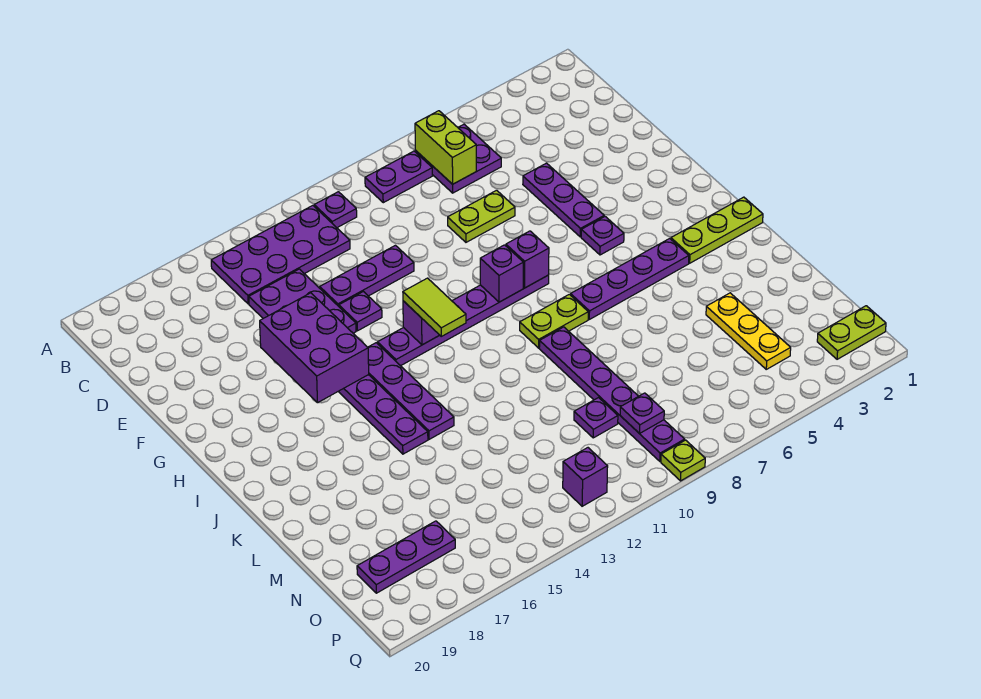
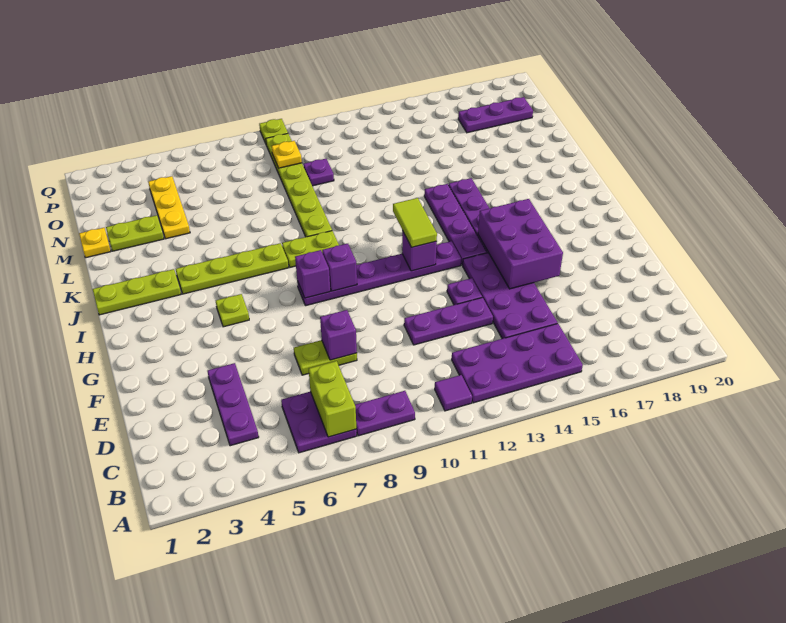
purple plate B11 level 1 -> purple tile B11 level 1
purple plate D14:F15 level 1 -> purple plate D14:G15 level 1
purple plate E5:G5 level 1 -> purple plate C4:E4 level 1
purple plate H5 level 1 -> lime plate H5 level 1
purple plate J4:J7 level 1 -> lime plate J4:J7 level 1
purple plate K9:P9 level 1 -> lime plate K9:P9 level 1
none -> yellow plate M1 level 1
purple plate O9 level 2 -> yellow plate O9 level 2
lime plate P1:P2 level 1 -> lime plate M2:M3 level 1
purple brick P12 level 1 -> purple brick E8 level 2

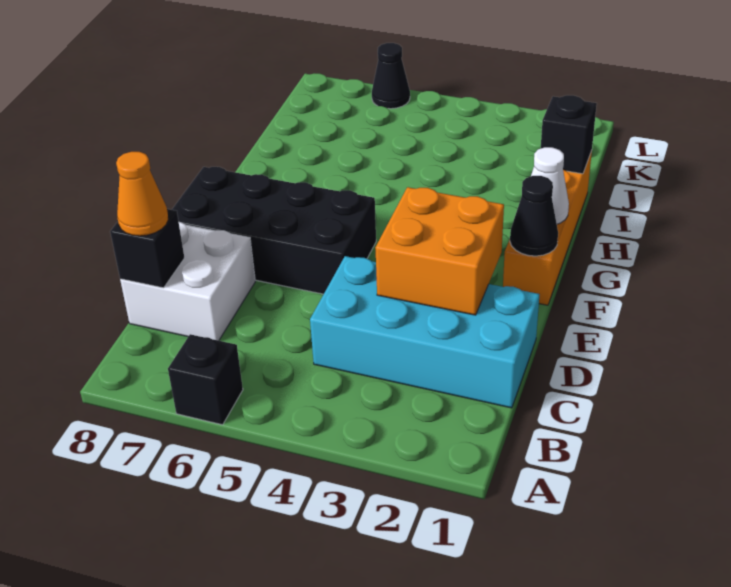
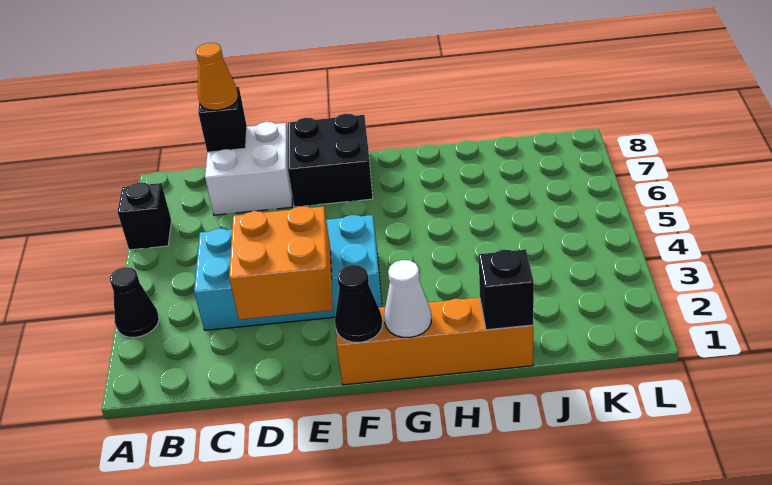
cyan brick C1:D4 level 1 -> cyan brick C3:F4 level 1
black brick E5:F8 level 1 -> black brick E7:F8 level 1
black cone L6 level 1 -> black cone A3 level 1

==============================

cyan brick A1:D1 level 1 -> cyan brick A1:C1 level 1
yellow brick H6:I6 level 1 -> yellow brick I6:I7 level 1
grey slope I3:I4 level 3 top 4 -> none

==============================

In the entries above, find the line holding "cyan brick C1:D4" and the line holding "black cone L6", then retype exactly those two lines and every line between them, and nothing else.

== PROBLEM SOLUTION ==
cyan brick C1:D4 level 1 -> cyan brick C3:F4 level 1
black brick E5:F8 level 1 -> black brick E7:F8 level 1
black cone L6 level 1 -> black cone A3 level 1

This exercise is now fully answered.